• _TASK DIRECTIONS_:
In the material below, find the line with "R3: 12 (GND, ZOB) -> 5.1 (GND, ZOB)" and the line with "U3 pin DO: MISO -> MOSI", then output both and every line between them exactly, omitting pictures.

• _DATA FOR REVIEW_:
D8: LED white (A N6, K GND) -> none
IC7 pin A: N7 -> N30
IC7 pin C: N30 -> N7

==

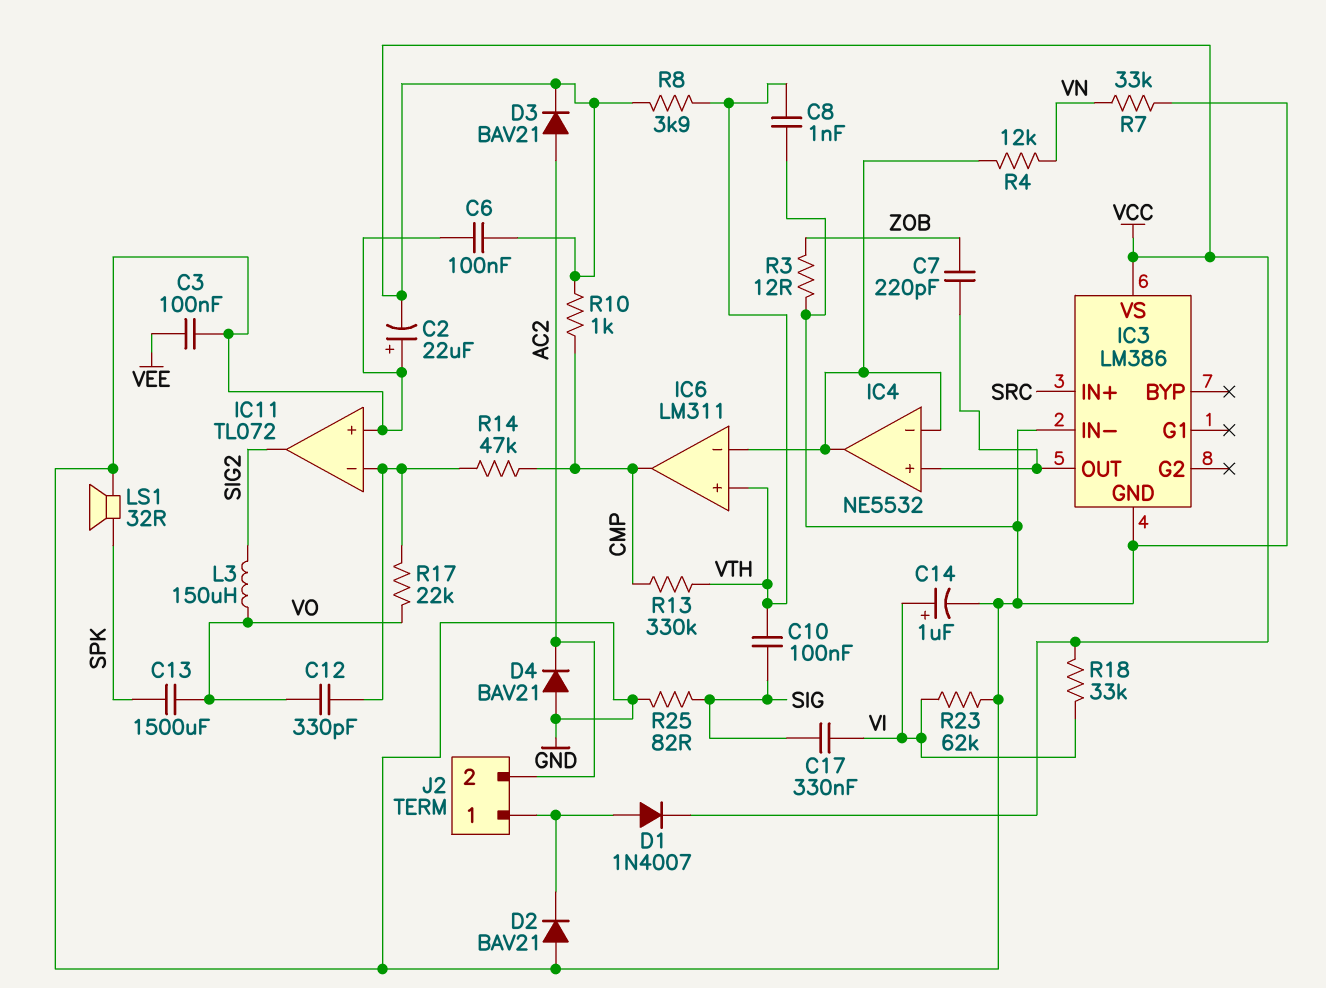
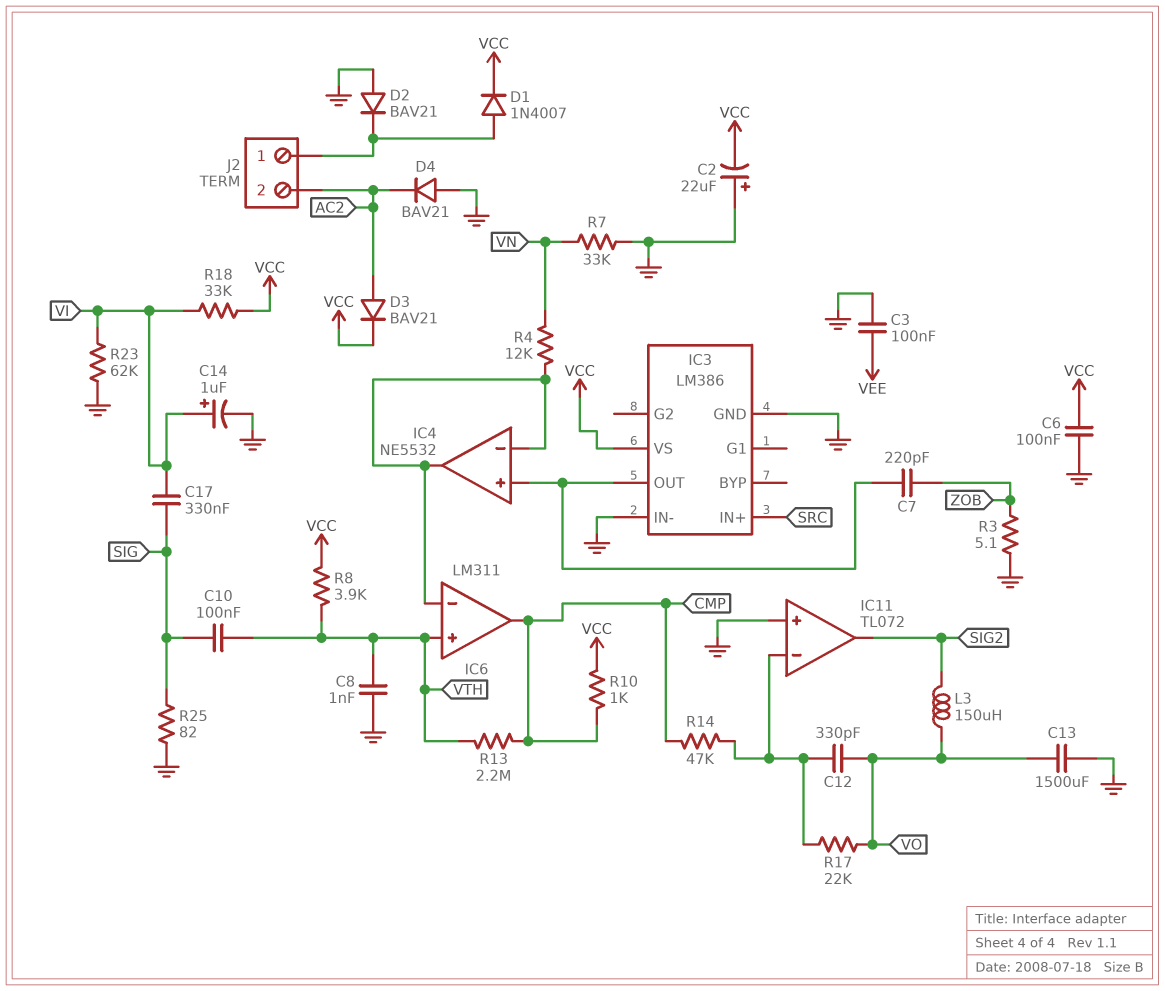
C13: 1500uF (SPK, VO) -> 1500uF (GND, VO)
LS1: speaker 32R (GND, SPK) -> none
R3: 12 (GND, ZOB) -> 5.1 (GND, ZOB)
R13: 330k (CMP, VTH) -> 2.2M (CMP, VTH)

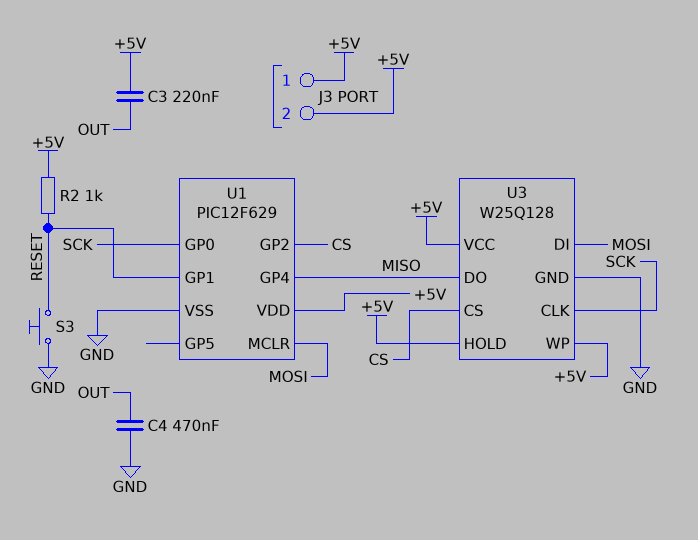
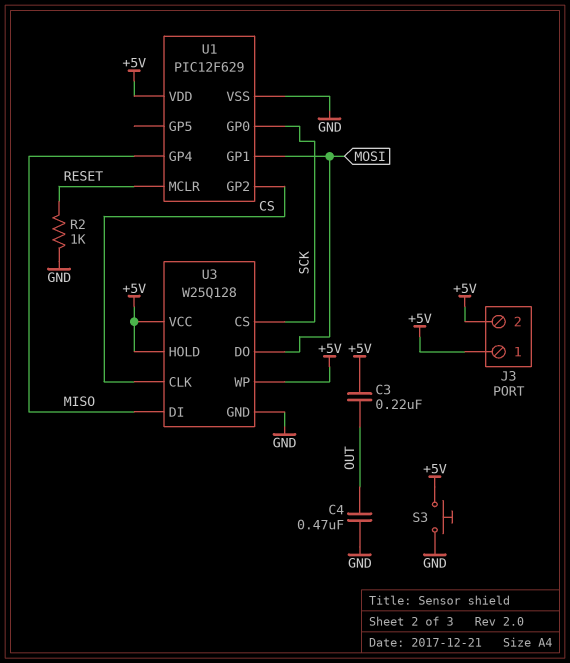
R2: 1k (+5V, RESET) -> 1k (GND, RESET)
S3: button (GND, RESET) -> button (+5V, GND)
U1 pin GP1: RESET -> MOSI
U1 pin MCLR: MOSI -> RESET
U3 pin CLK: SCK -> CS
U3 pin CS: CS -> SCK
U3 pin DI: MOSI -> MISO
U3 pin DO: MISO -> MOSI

• _EXERCISE ANSWER_:
R3: 12 (GND, ZOB) -> 5.1 (GND, ZOB)
R13: 330k (CMP, VTH) -> 2.2M (CMP, VTH)

R2: 1k (+5V, RESET) -> 1k (GND, RESET)
S3: button (GND, RESET) -> button (+5V, GND)
U1 pin GP1: RESET -> MOSI
U1 pin MCLR: MOSI -> RESET
U3 pin CLK: SCK -> CS
U3 pin CS: CS -> SCK
U3 pin DI: MOSI -> MISO
U3 pin DO: MISO -> MOSI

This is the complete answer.